### Data excerpts
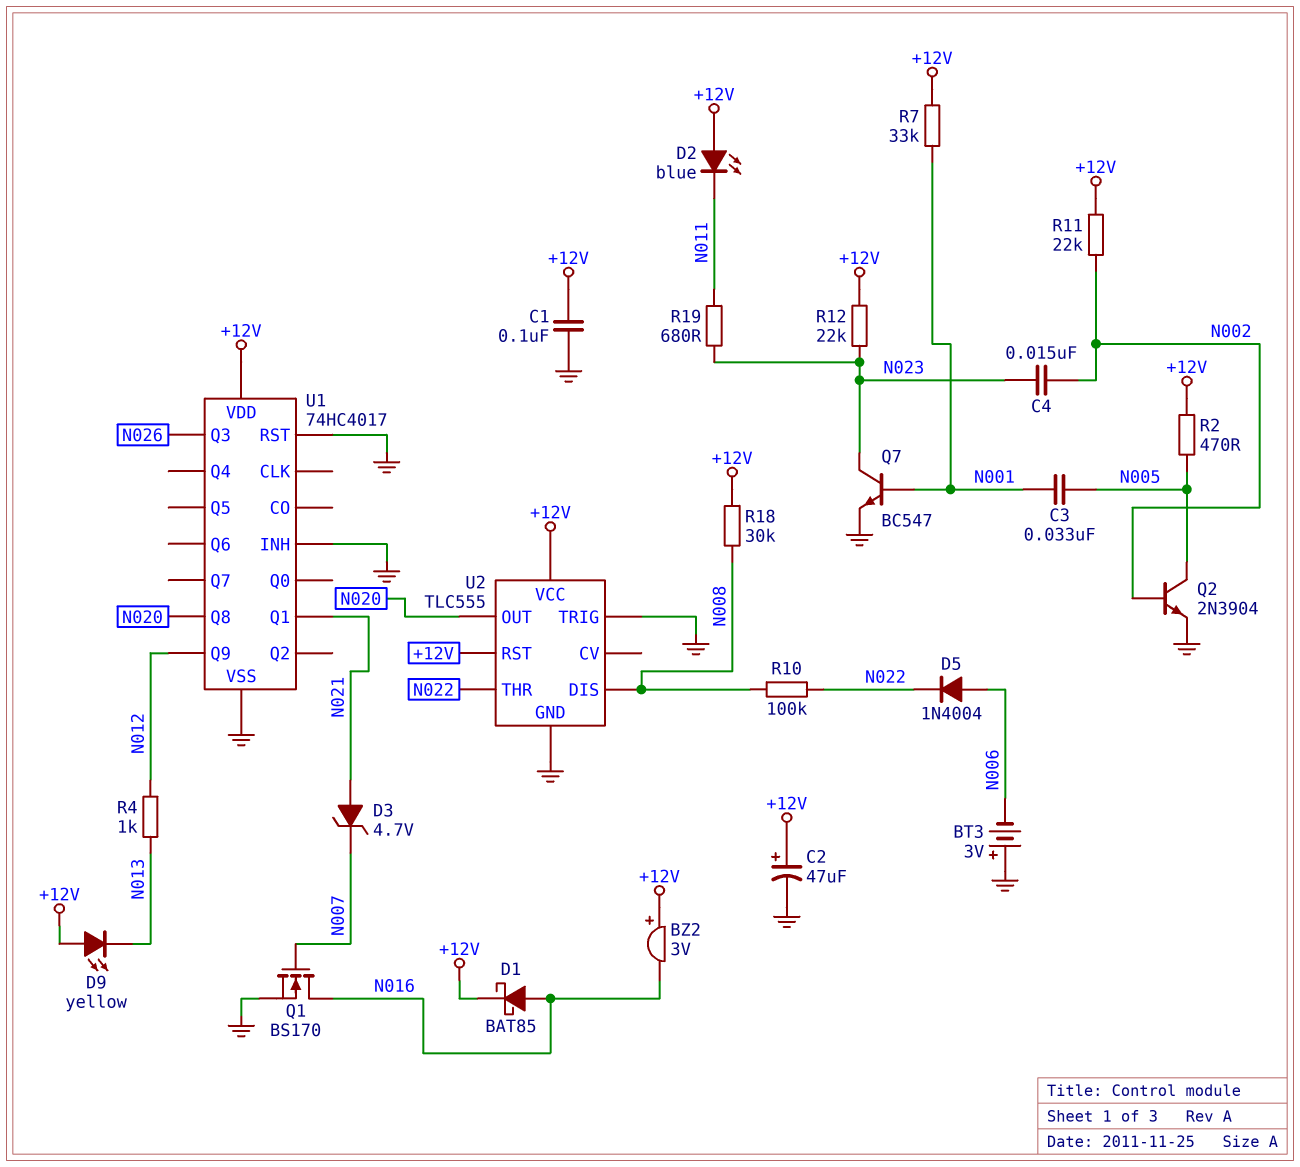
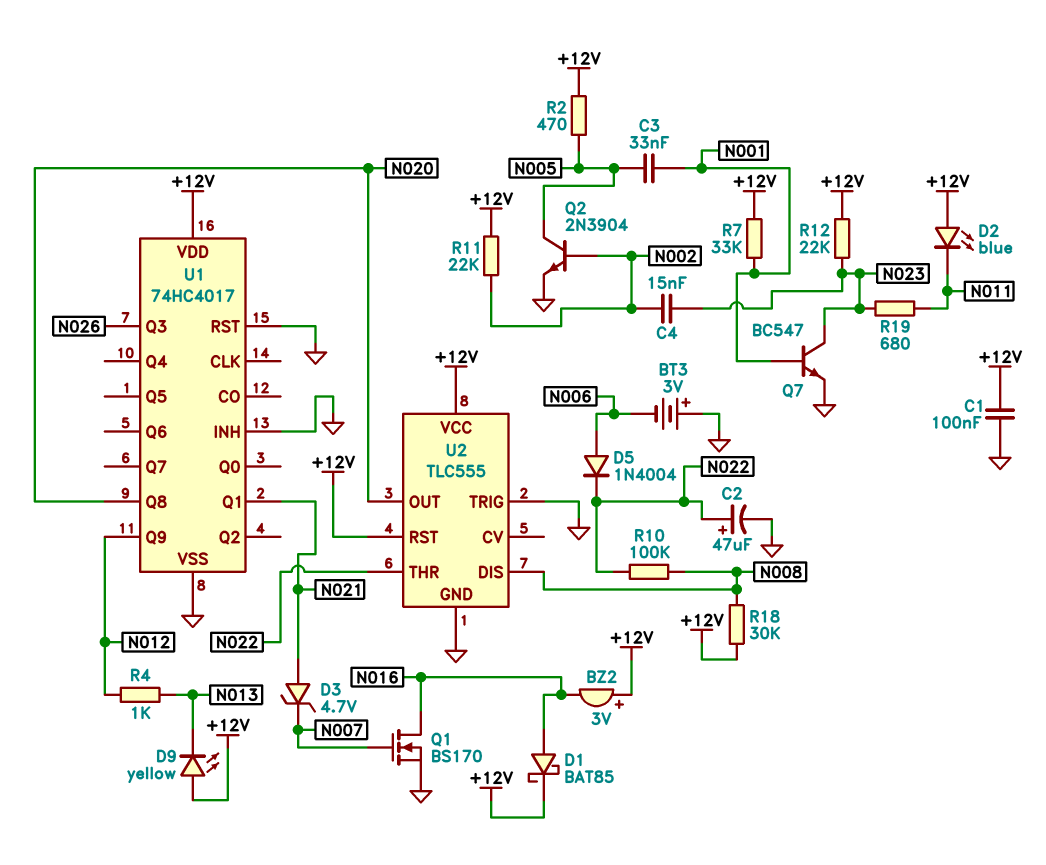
C2: 47uF (plus +12V, minus GND) -> 47uF (plus N022, minus GND)

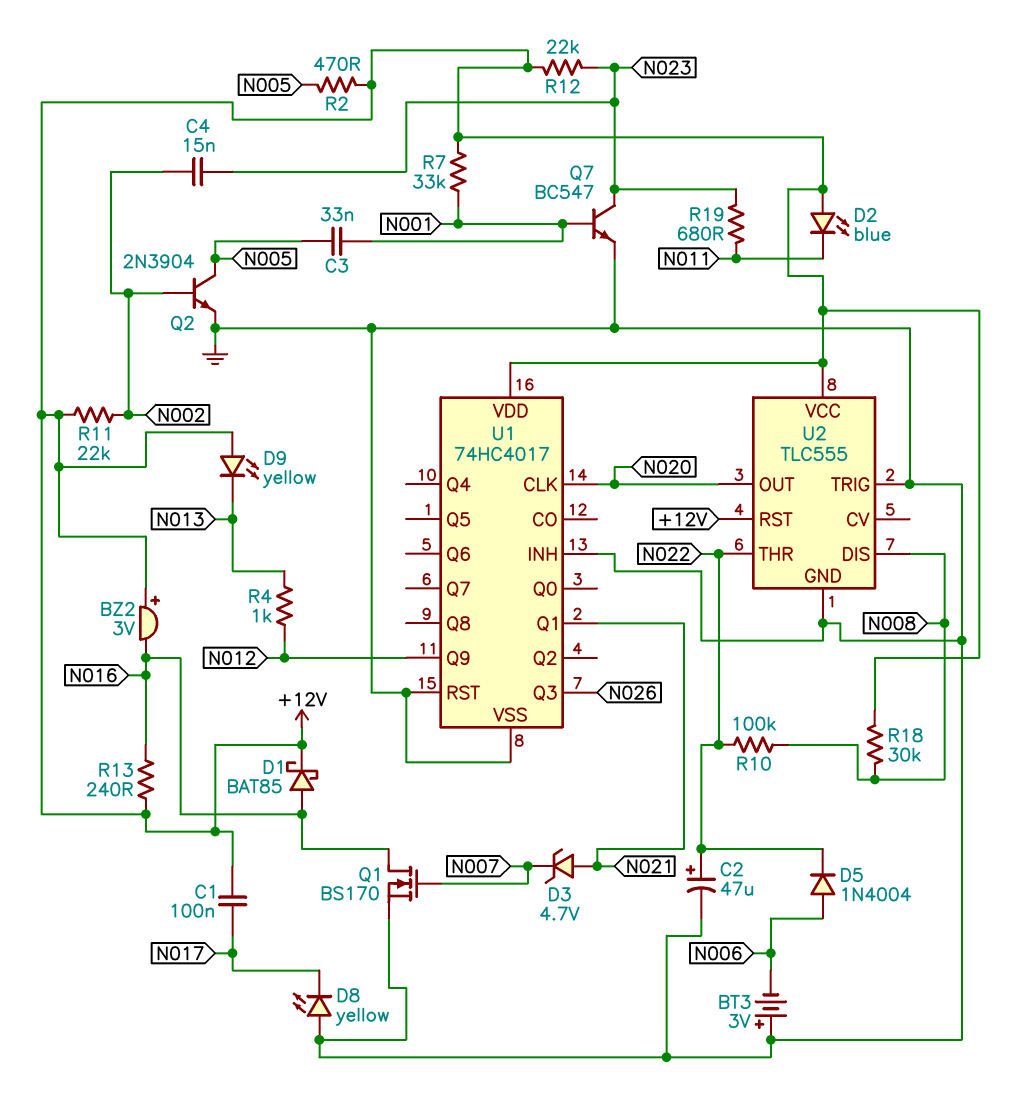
C1: 100nF (+12V, GND) -> 100nF (+12V, N017)
D8: none -> LED yellow (A GND, K N017)
R13: none -> 240 (+12V, N016)
U1 pin CLK: none -> N020
U1 pin Q8: N020 -> none

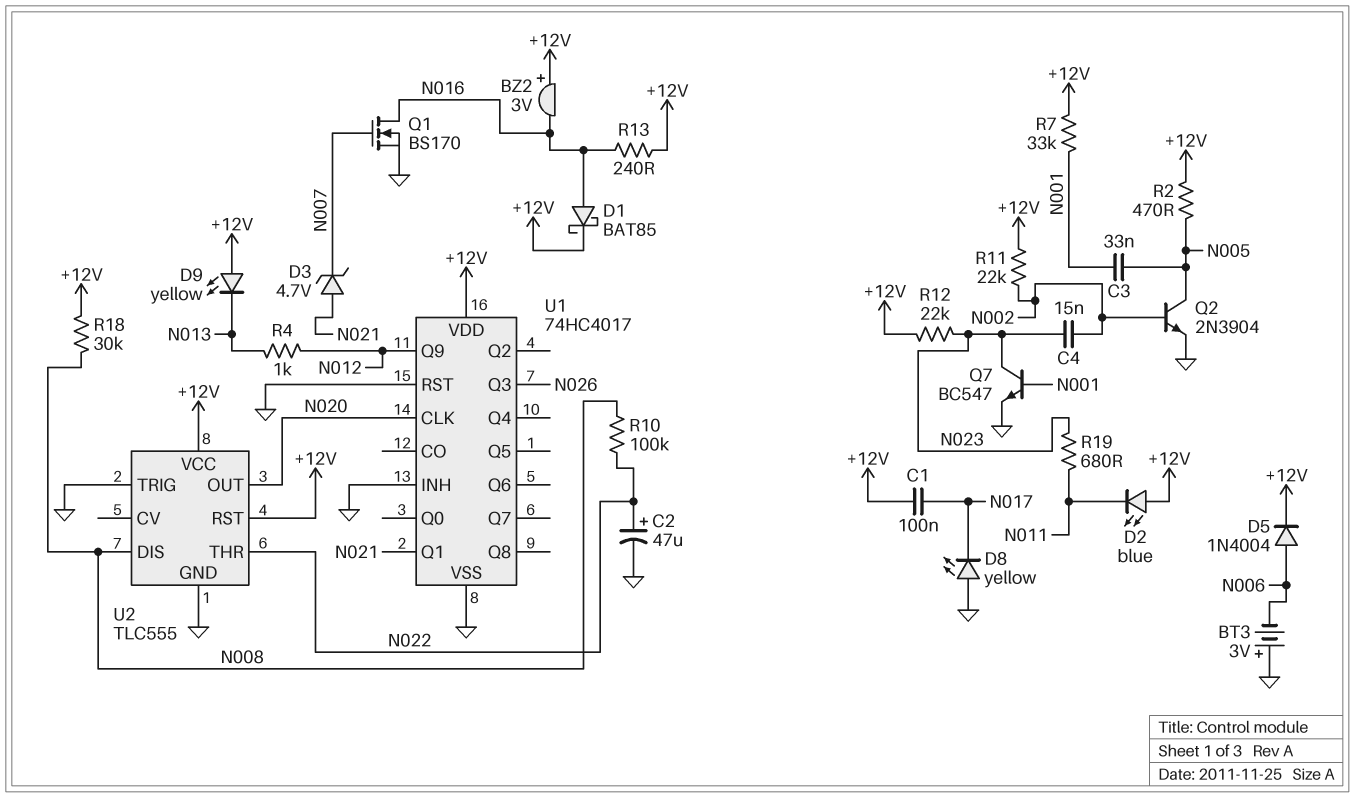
D5: diode 1N4004 (A N006, K N022) -> diode 1N4004 (A N006, K +12V)

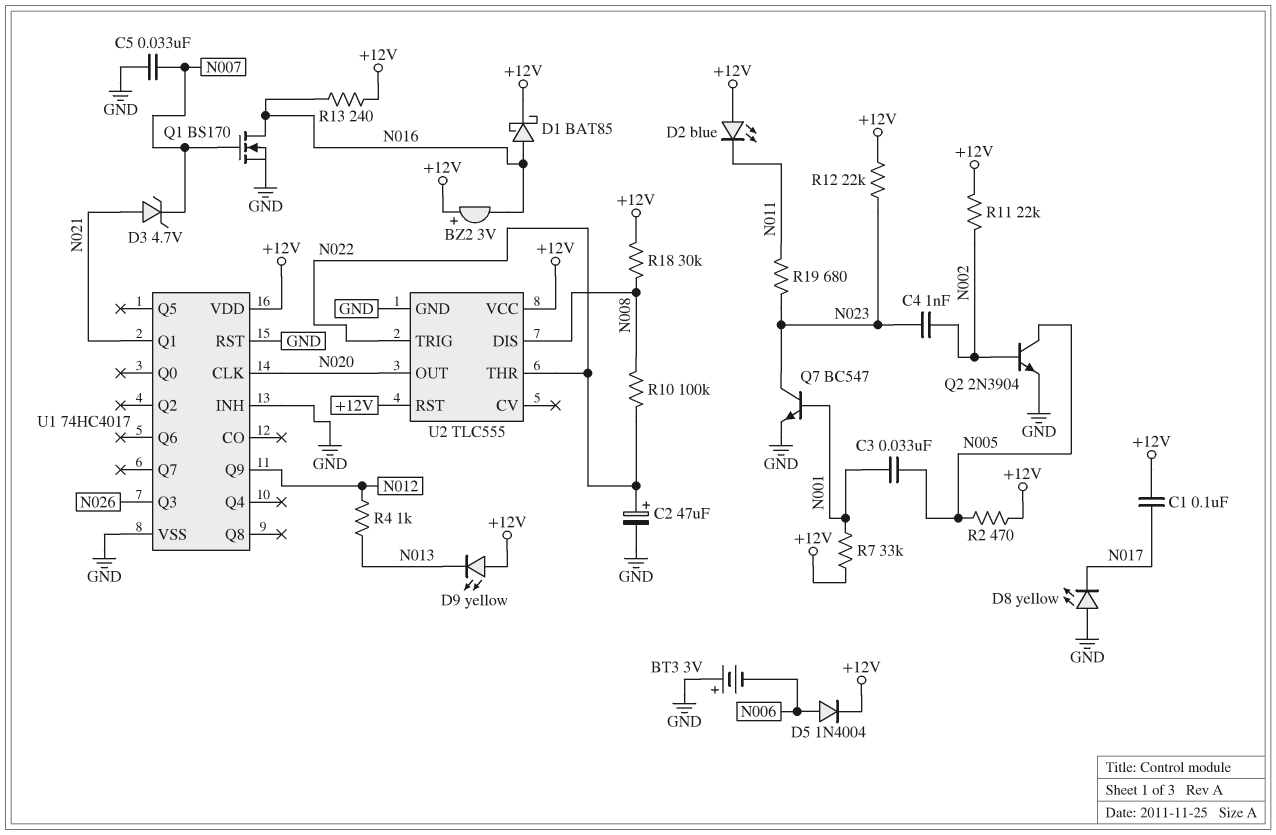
C4: 15nF (N002, N023) -> 1nF (N002, N023)
C5: none -> 33nF (GND, N007)
U2 pin TRIG: GND -> N022

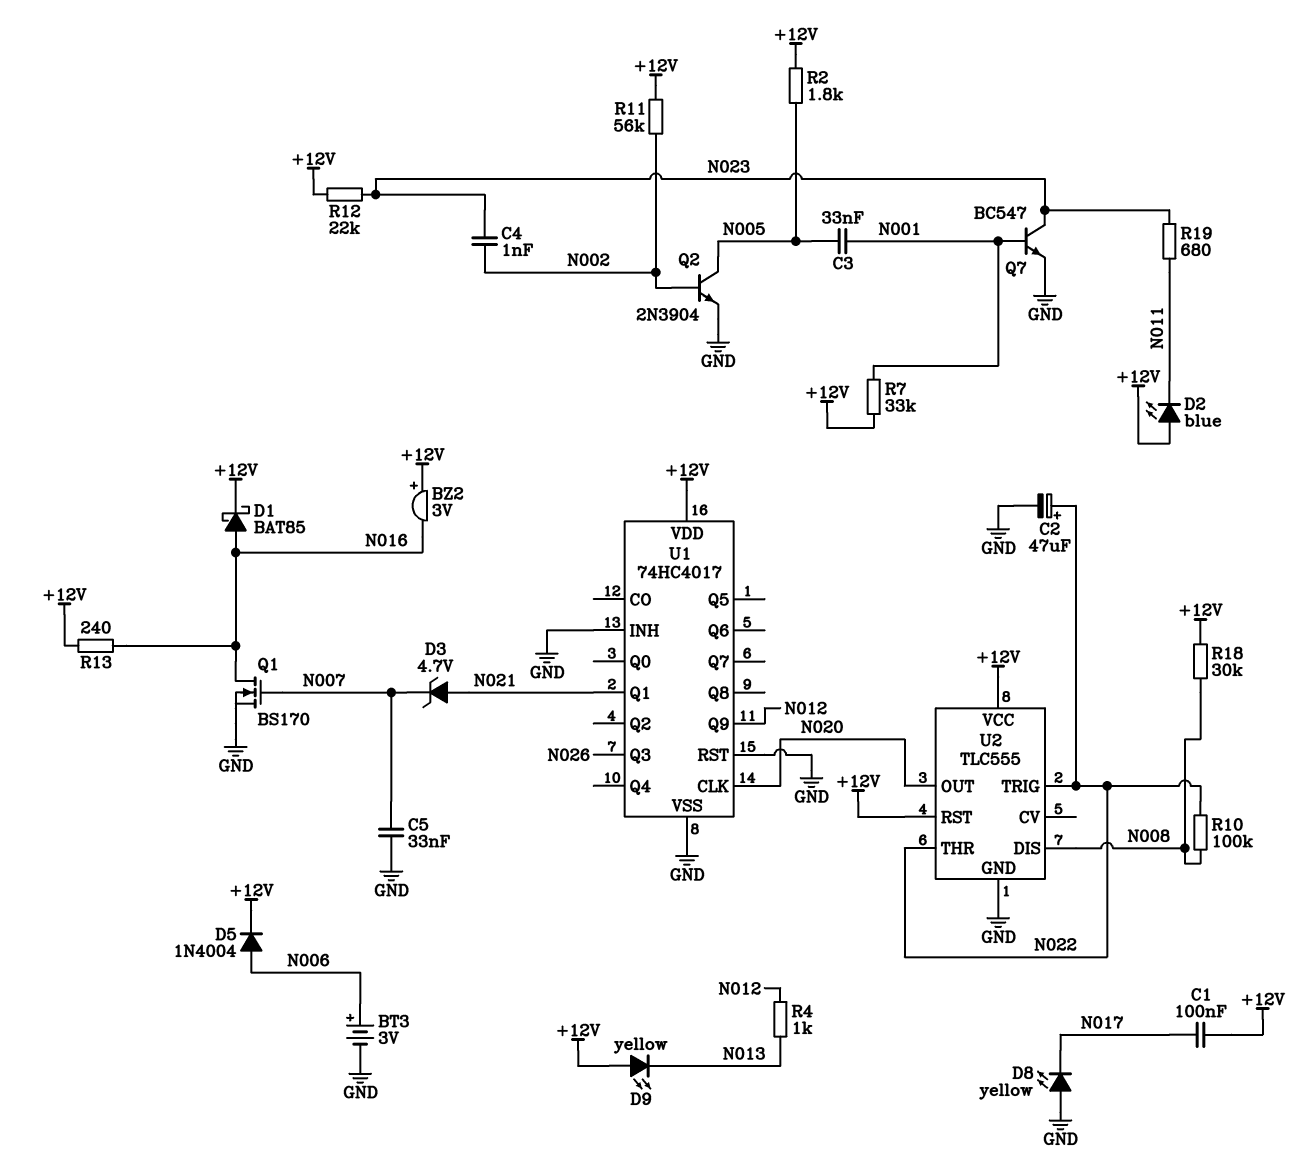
BT3: 3V (plus GND, minus N006) -> 3V (plus N006, minus GND)
R2: 470 (+12V, N005) -> 1.8k (+12V, N005)
R11: 22k (+12V, N002) -> 56k (+12V, N002)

### What is needed
Of the records above, copy each line that includes "none".

### Response area
D8: none -> LED yellow (A GND, K N017)
R13: none -> 240 (+12V, N016)
U1 pin CLK: none -> N020
U1 pin Q8: N020 -> none
C5: none -> 33nF (GND, N007)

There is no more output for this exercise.